> Activity:
Read the listing below and copy out every line that holds "cyan".

> Dataset records:
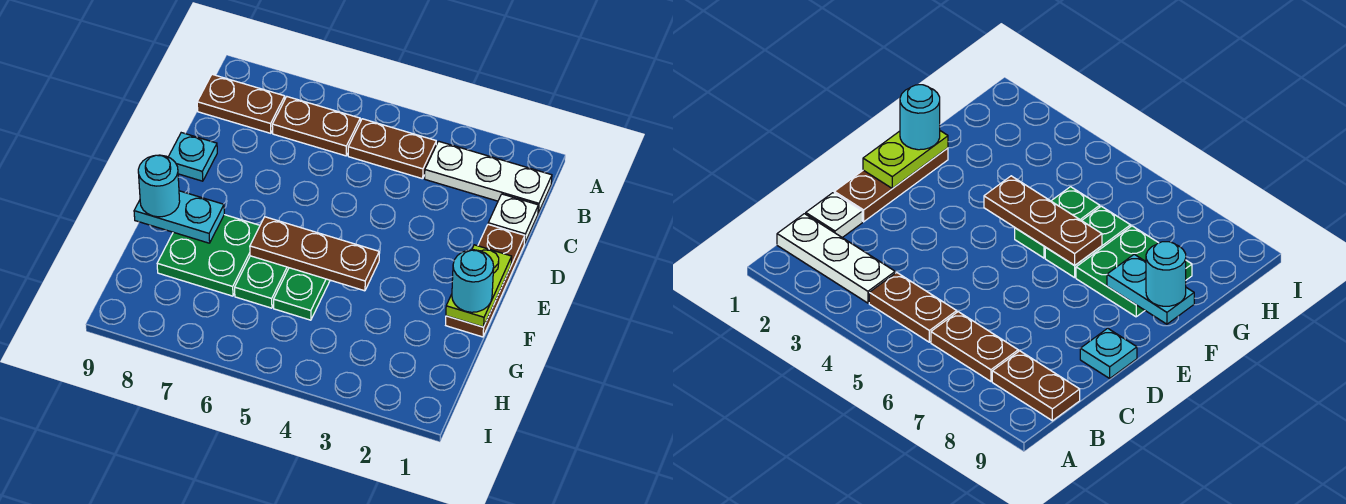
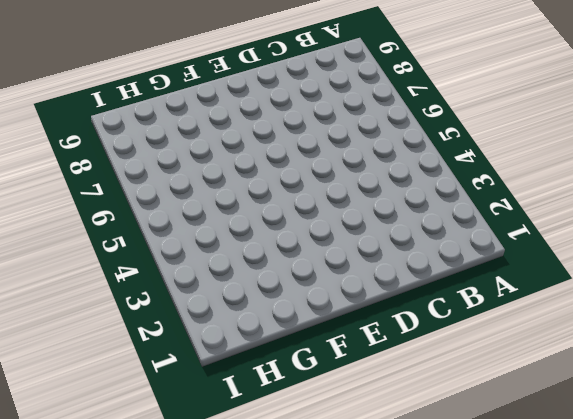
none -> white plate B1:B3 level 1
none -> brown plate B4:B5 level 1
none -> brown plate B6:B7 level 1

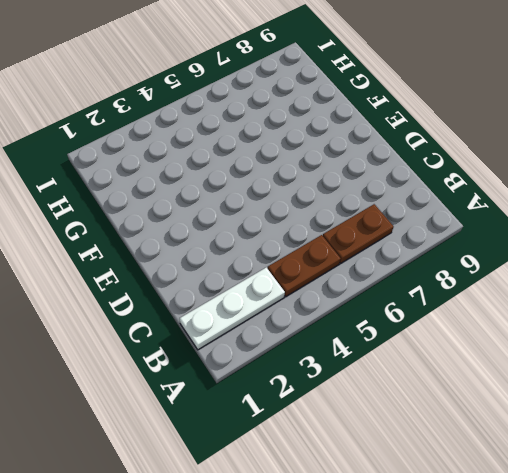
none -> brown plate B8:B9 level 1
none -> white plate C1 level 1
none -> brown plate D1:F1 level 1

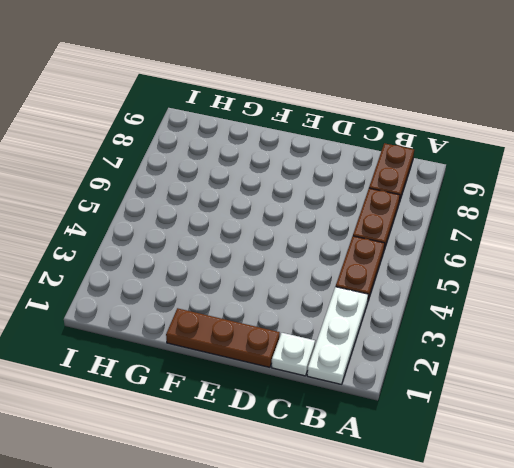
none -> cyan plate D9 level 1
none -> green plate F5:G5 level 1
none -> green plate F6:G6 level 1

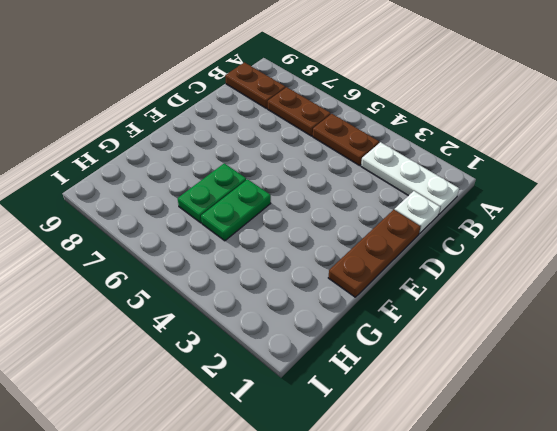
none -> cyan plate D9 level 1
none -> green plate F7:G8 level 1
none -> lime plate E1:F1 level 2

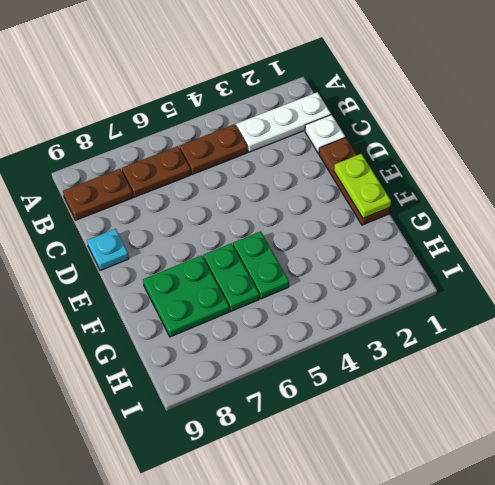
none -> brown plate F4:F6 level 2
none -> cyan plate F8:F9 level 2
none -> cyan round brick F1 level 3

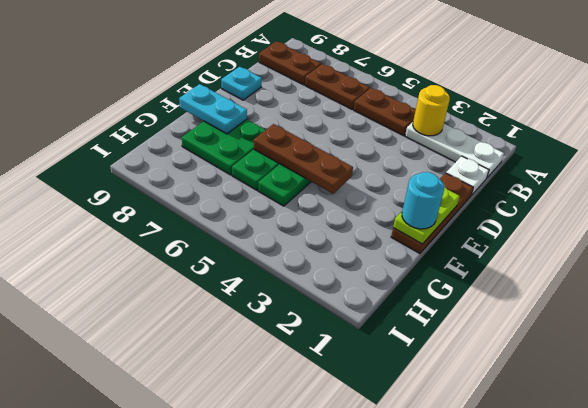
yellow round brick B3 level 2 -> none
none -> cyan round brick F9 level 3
* * *
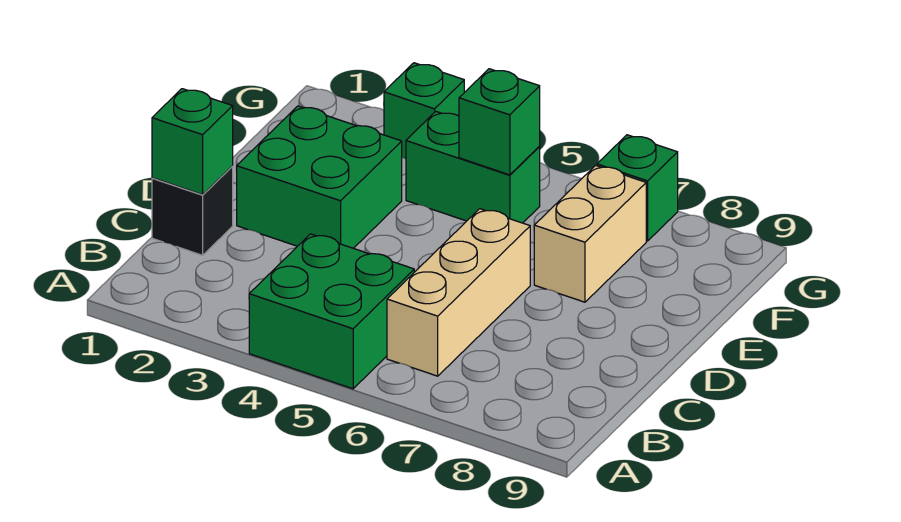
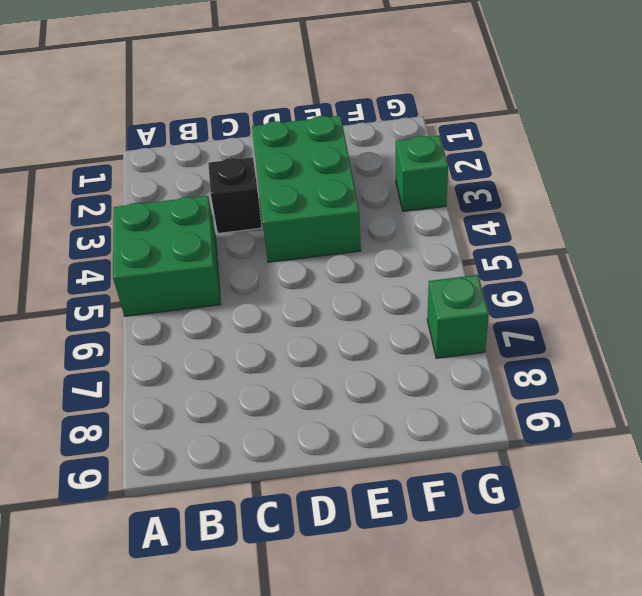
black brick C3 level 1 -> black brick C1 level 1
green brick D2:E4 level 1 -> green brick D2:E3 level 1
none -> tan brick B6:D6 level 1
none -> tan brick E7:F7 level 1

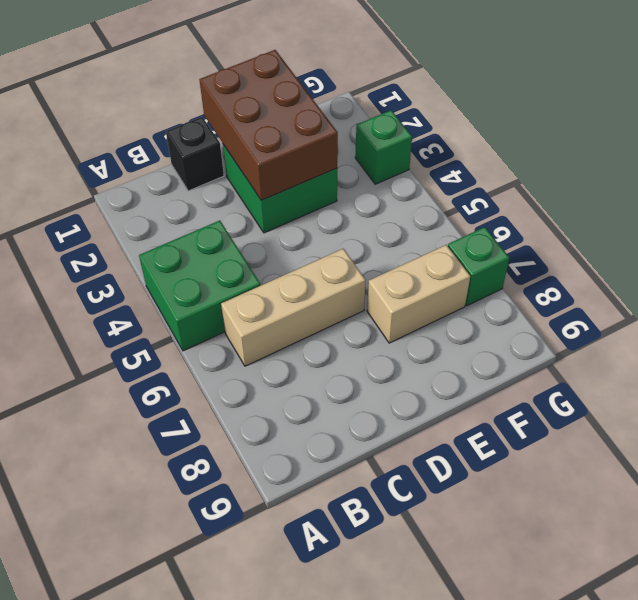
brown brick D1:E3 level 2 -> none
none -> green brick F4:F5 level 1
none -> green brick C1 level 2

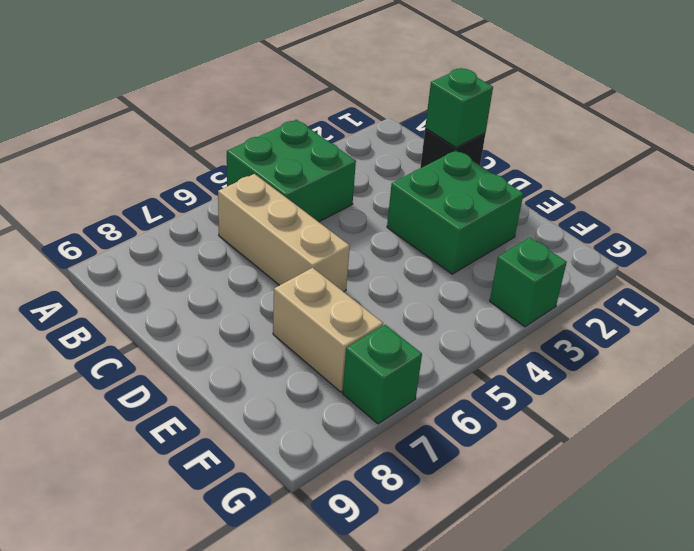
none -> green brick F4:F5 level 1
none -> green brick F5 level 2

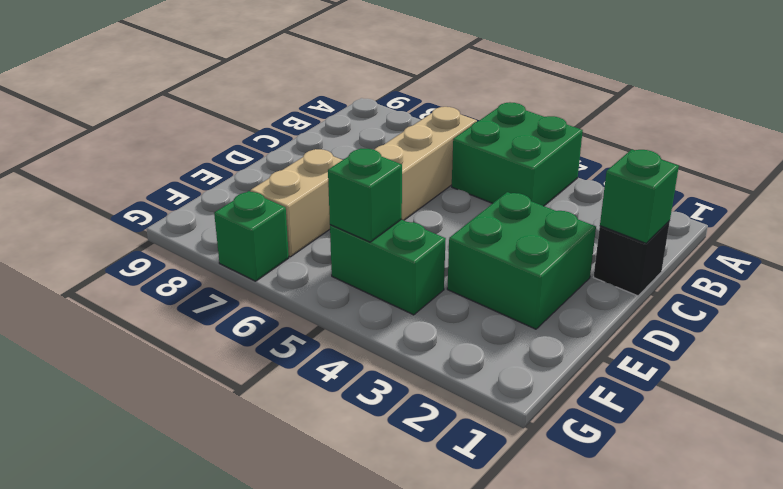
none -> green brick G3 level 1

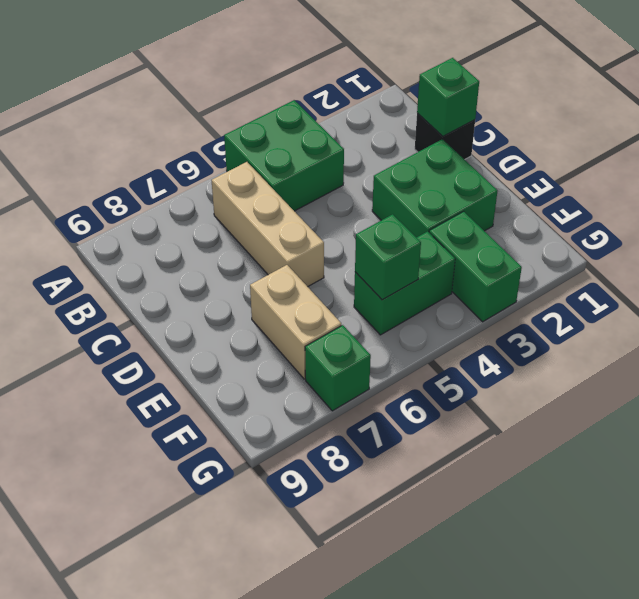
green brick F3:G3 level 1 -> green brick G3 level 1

> Solution to the problem:
none -> cyan plate D9 level 1
none -> cyan plate D9 level 1
none -> cyan plate F8:F9 level 2
none -> cyan round brick F1 level 3
none -> cyan round brick F9 level 3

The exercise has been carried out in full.